What is being asked
Copy every record verbatim but exclude the pictures.
- - -
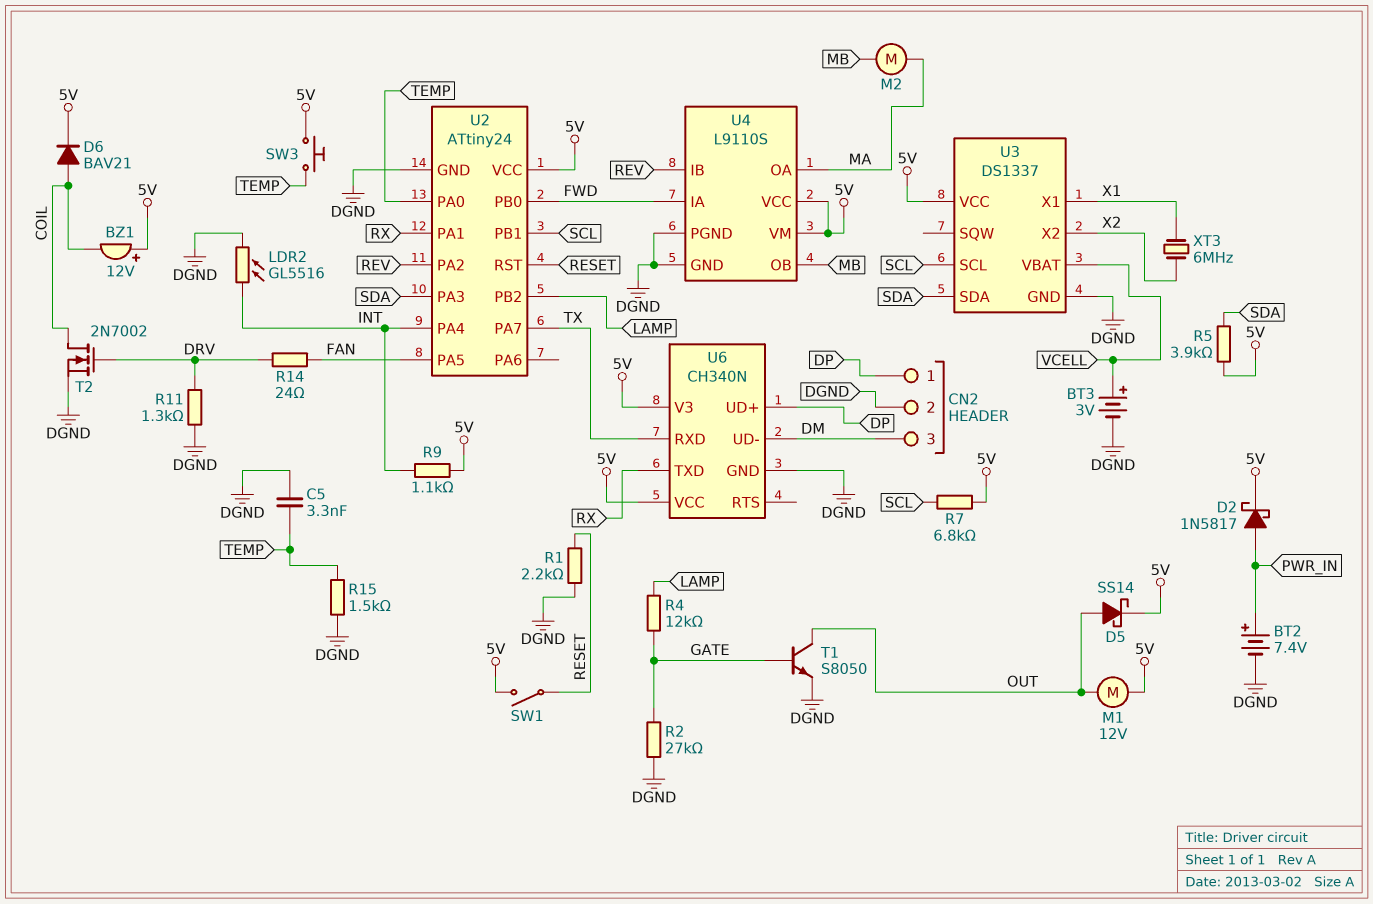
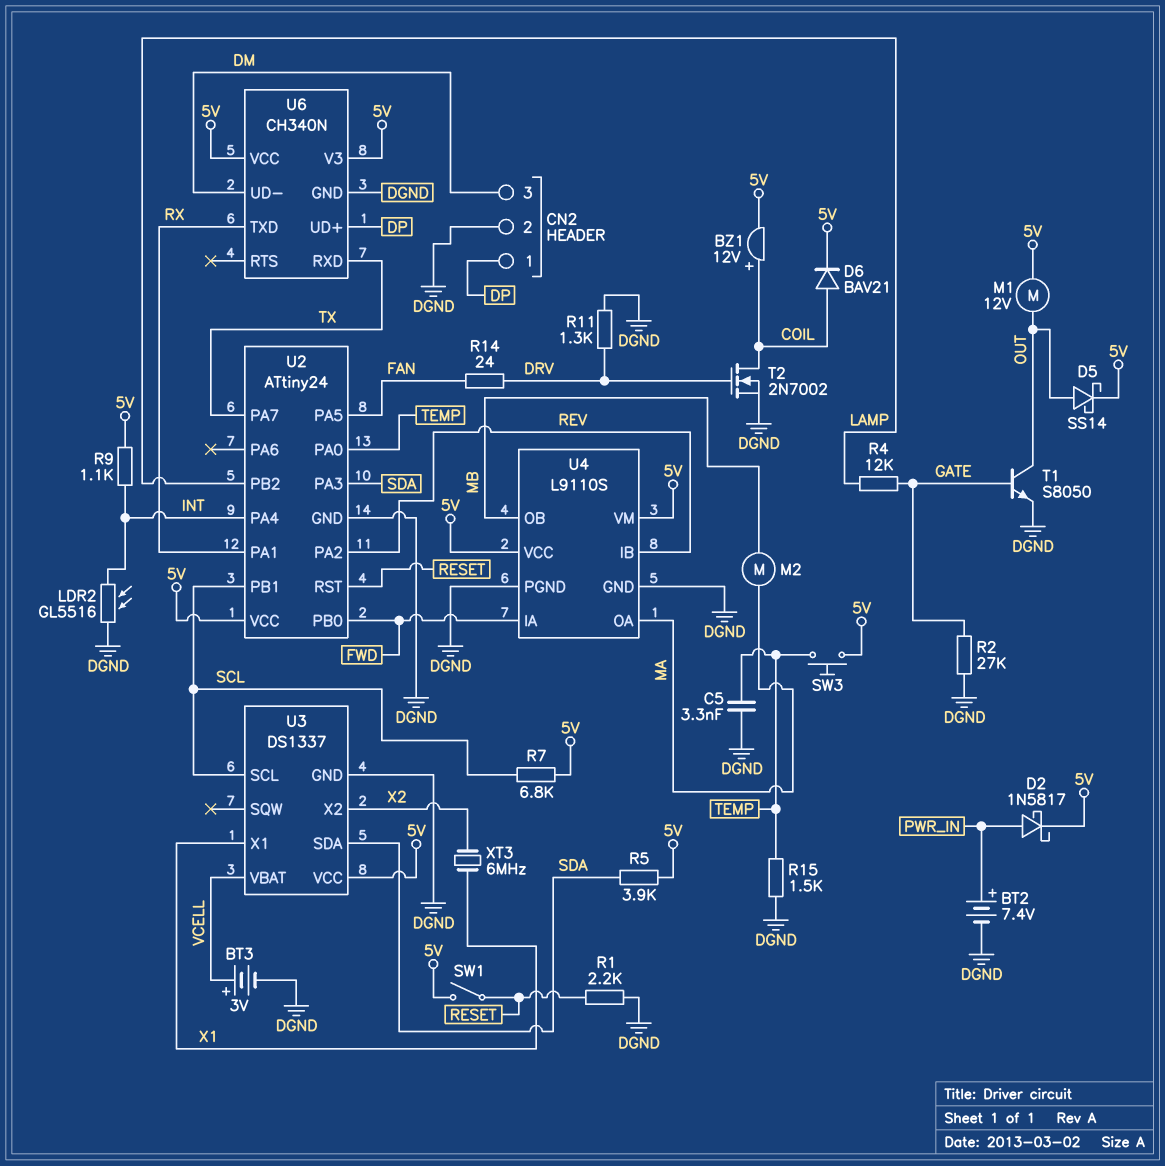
BZ1: buzzer 12V (plus 5V, minus COIL) -> buzzer 12V (plus COIL, minus 5V)

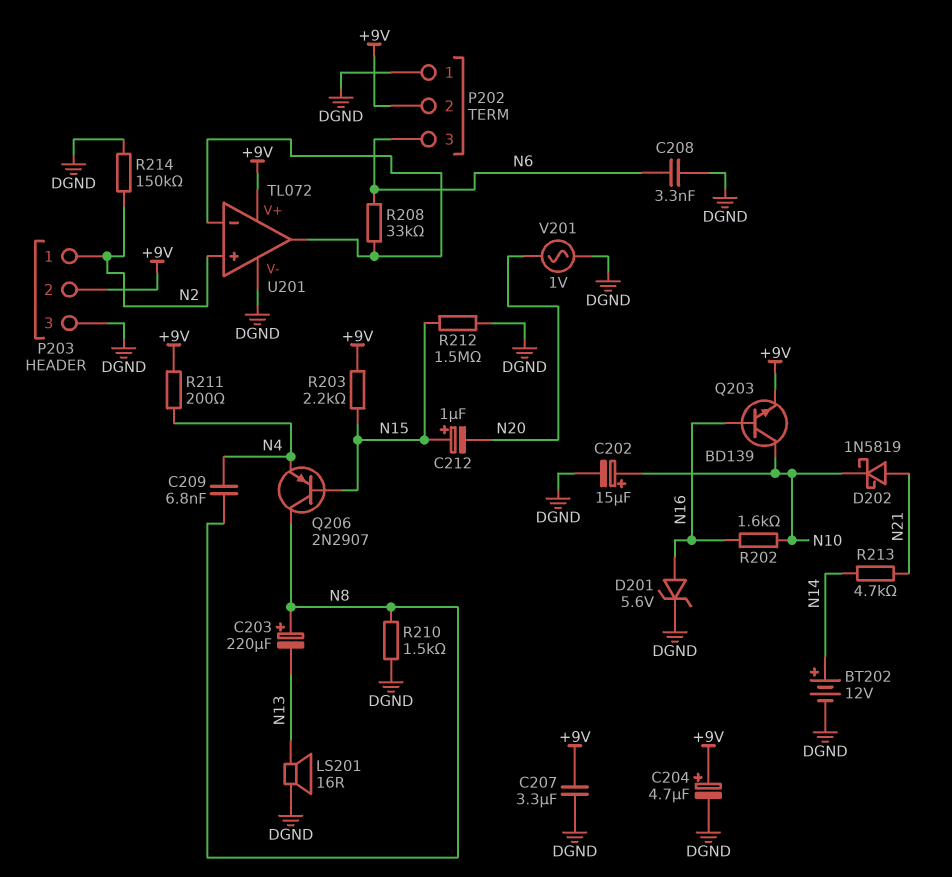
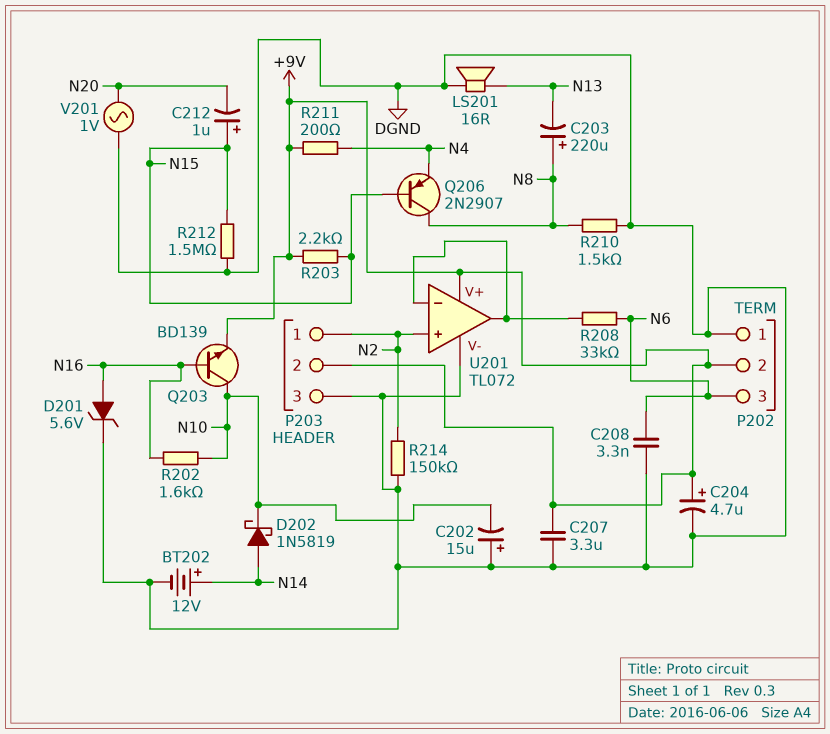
C202: 15uF (plus N10, minus DGND) -> 15uF (plus DGND, minus N10)
C209: 6.8nF (N4, N8) -> none
D202: schottky 1N5819 (A N21, K N10) -> schottky 1N5819 (A N14, K N10)
R213: 4.7k (N14, N21) -> none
- - -
Reply to the task
BZ1: buzzer 12V (plus 5V, minus COIL) -> buzzer 12V (plus COIL, minus 5V)

C202: 15uF (plus N10, minus DGND) -> 15uF (plus DGND, minus N10)
C209: 6.8nF (N4, N8) -> none
D202: schottky 1N5819 (A N21, K N10) -> schottky 1N5819 (A N14, K N10)
R213: 4.7k (N14, N21) -> none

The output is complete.